=== Begin Enclosure ===

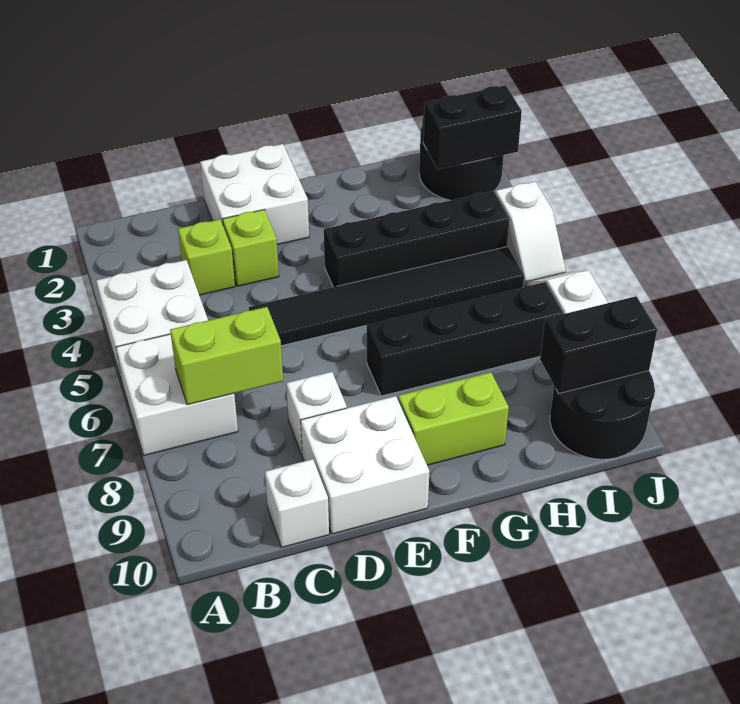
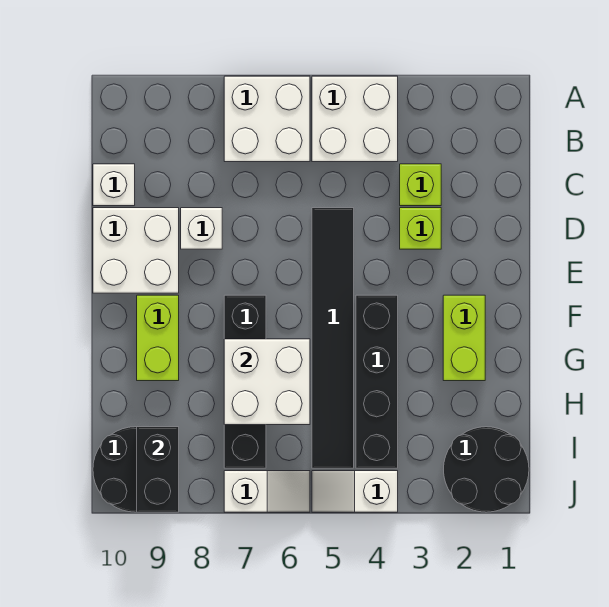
lime brick B7:C7 level 2 -> lime brick F2:G2 level 1
white brick D1:E2 level 1 -> white brick G6:H7 level 2
black brick I2:J2 level 2 -> none

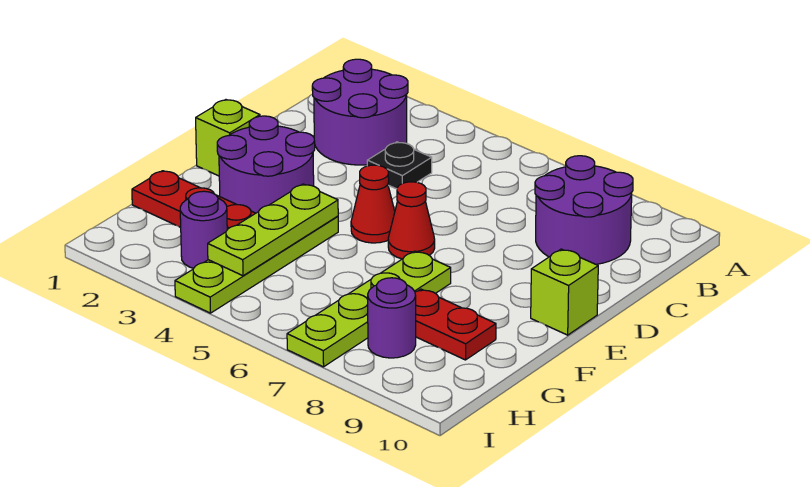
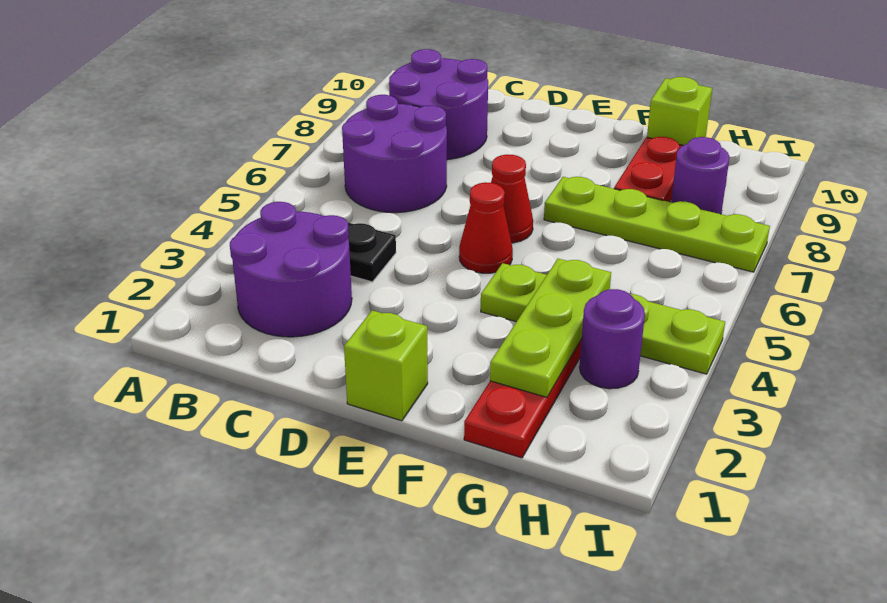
purple round brick E2:F3 level 1 -> purple round brick B6:C7 level 1
lime brick E10 level 1 -> lime brick G10 level 1
lime plate F4:H4 level 2 -> lime plate G2:G4 level 2

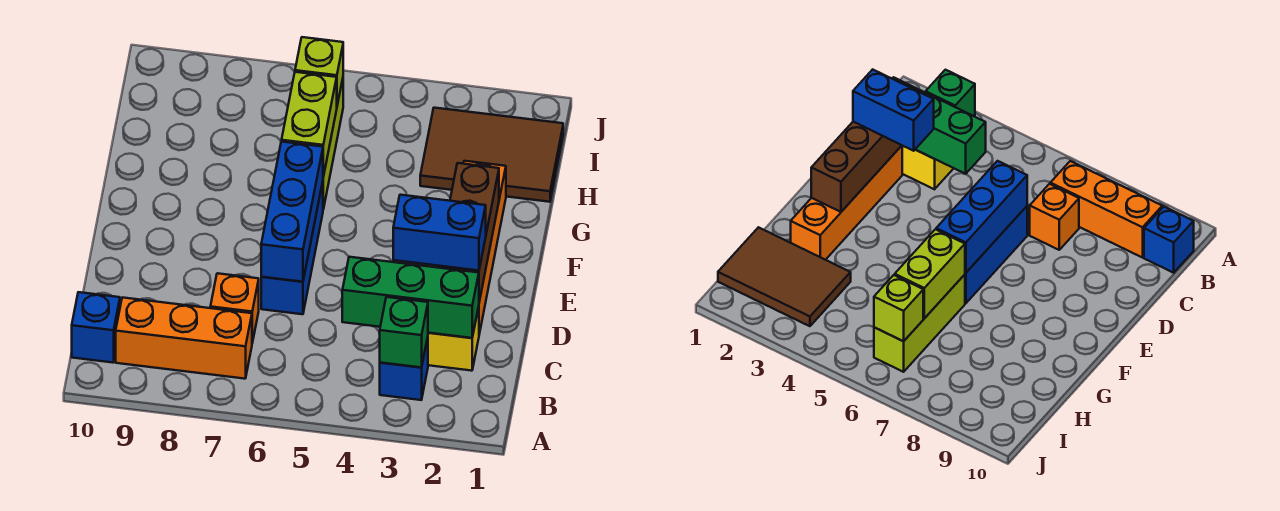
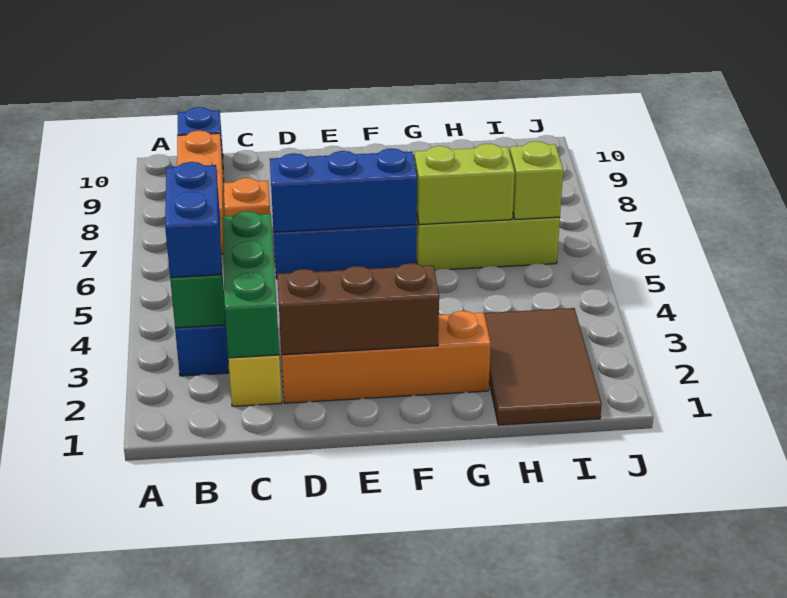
blue brick D2:D3 level 3 -> blue brick B3:B4 level 3

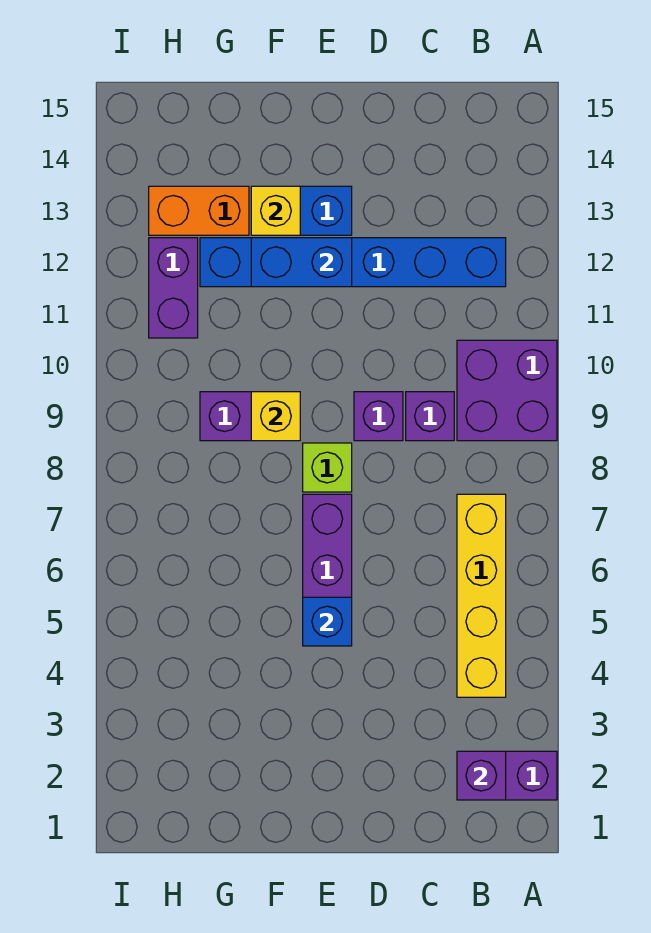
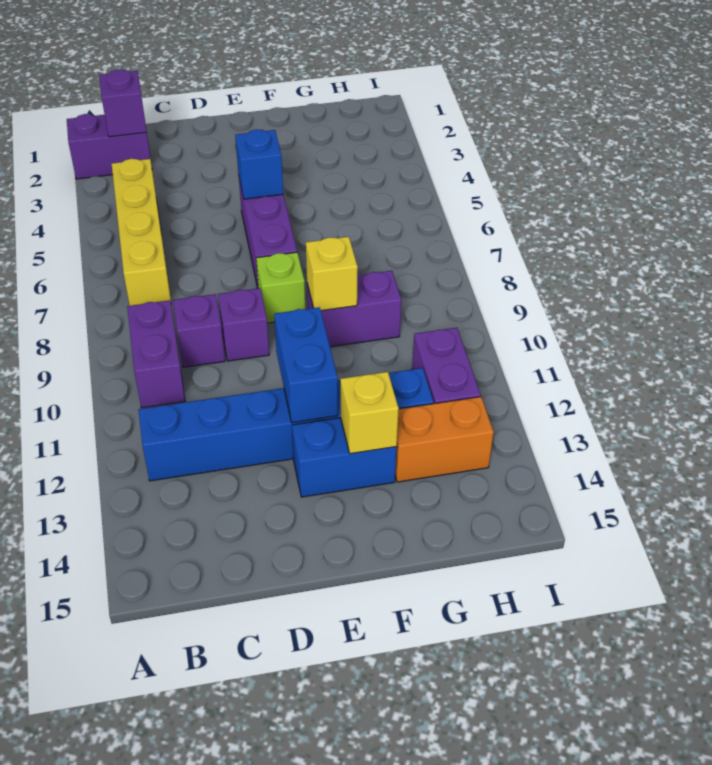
purple brick A9:B10 level 1 -> purple brick B9:B10 level 1
blue brick E12:F12 level 2 -> blue brick E11:E12 level 2

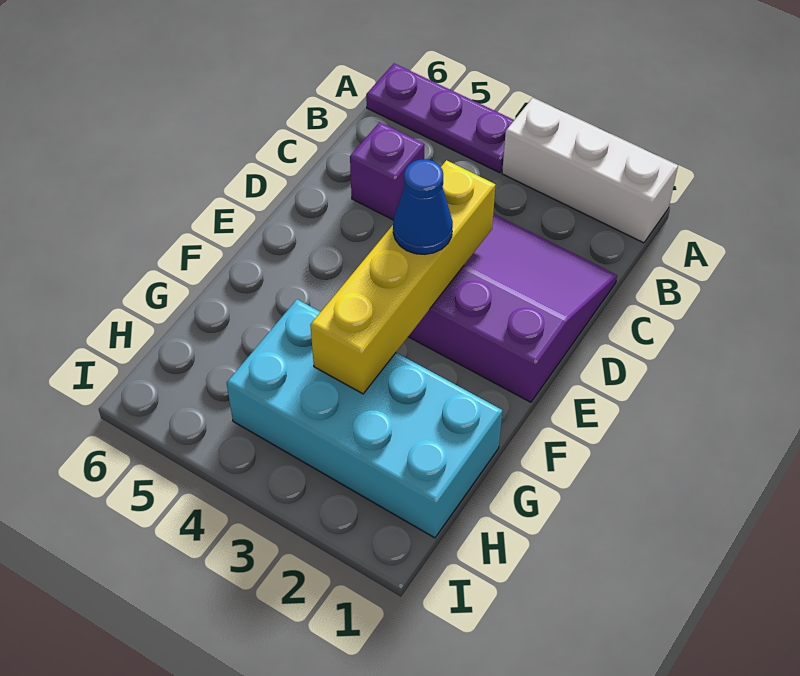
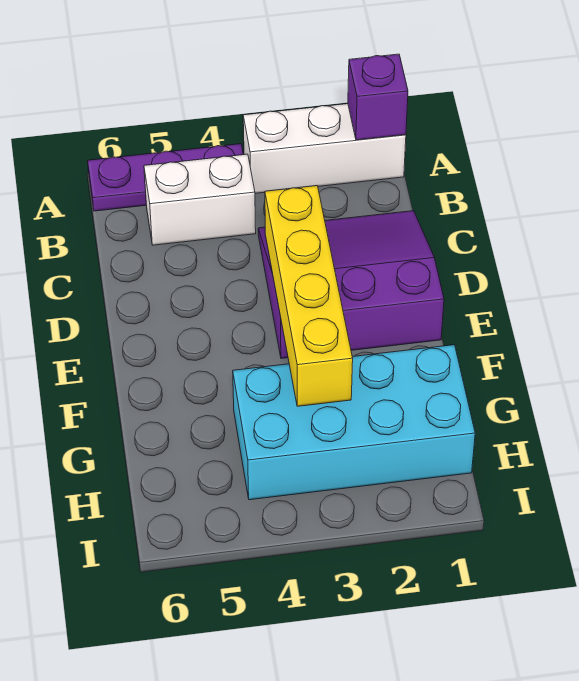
none -> white brick B4:B5 level 1
purple brick C5 level 1 -> purple brick A1 level 2
blue cone E3 level 3 -> none

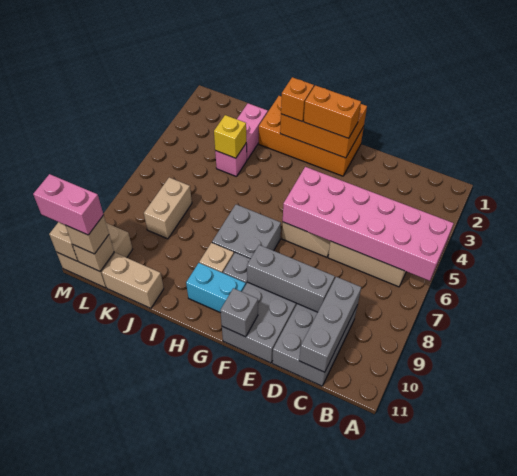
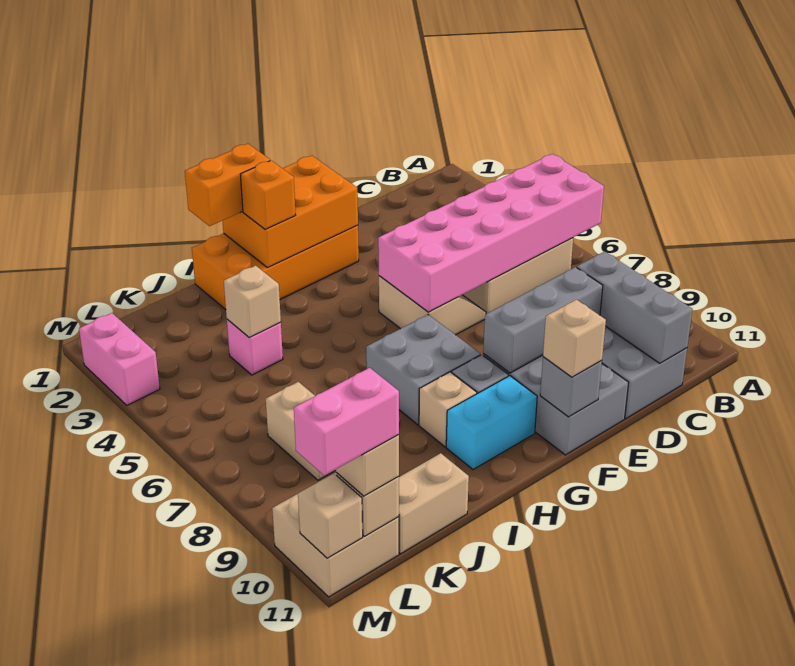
orange brick F2:G2 level 3 -> orange brick H1:I1 level 3
none -> tan brick F11 level 3
pink brick J2:J3 level 1 -> pink brick M2:M3 level 1
yellow brick J4 level 2 -> tan brick J4 level 2

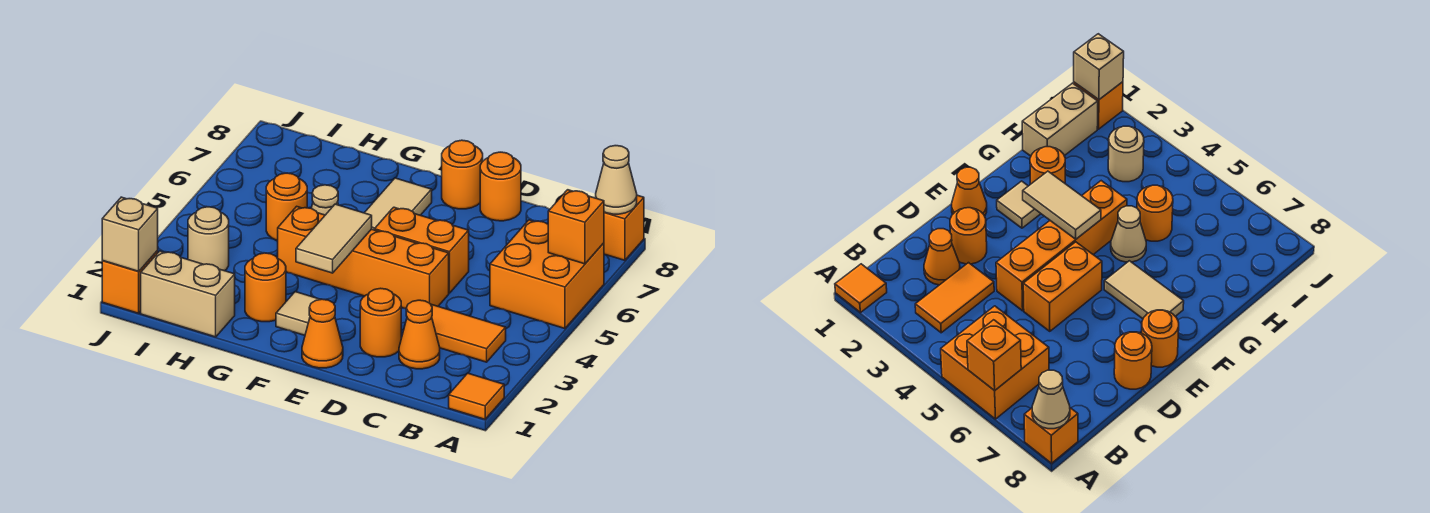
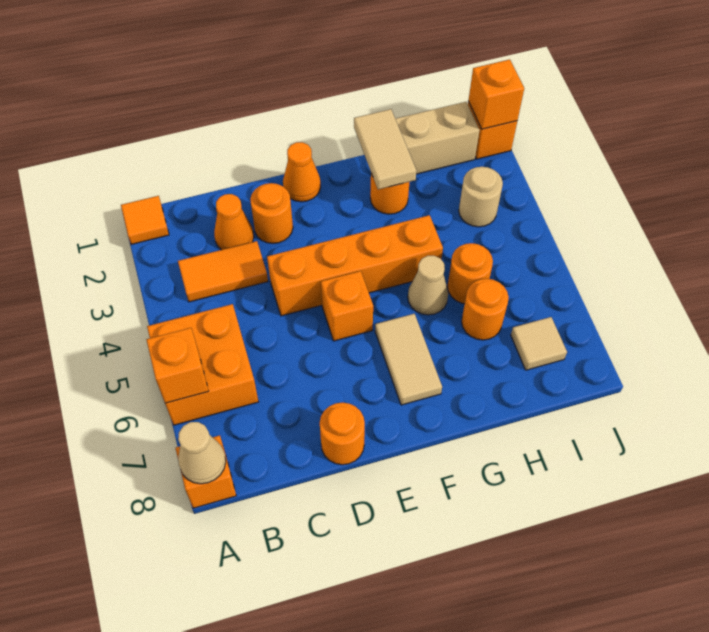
orange brick D5:E5 level 1 -> orange brick E5 level 1
orange round brick E8 level 1 -> orange round brick H6 level 1
tan tile F2 level 1 -> tan tile I7 level 1
tan tile F3:F4 level 2 -> tan tile G1:G2 level 2
tan brick J1 level 2 -> orange brick J1 level 2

=== End Enclosure ===

- [Work instruction]:
An exact restatement of the lines from the one holding "none -> tan brick F11 level 3" through the end of the entries, both ends included, is the whole answer. Pictures stay out.

- [Expected answer]:
none -> tan brick F11 level 3
pink brick J2:J3 level 1 -> pink brick M2:M3 level 1
yellow brick J4 level 2 -> tan brick J4 level 2

orange brick D5:E5 level 1 -> orange brick E5 level 1
orange round brick E8 level 1 -> orange round brick H6 level 1
tan tile F2 level 1 -> tan tile I7 level 1
tan tile F3:F4 level 2 -> tan tile G1:G2 level 2
tan brick J1 level 2 -> orange brick J1 level 2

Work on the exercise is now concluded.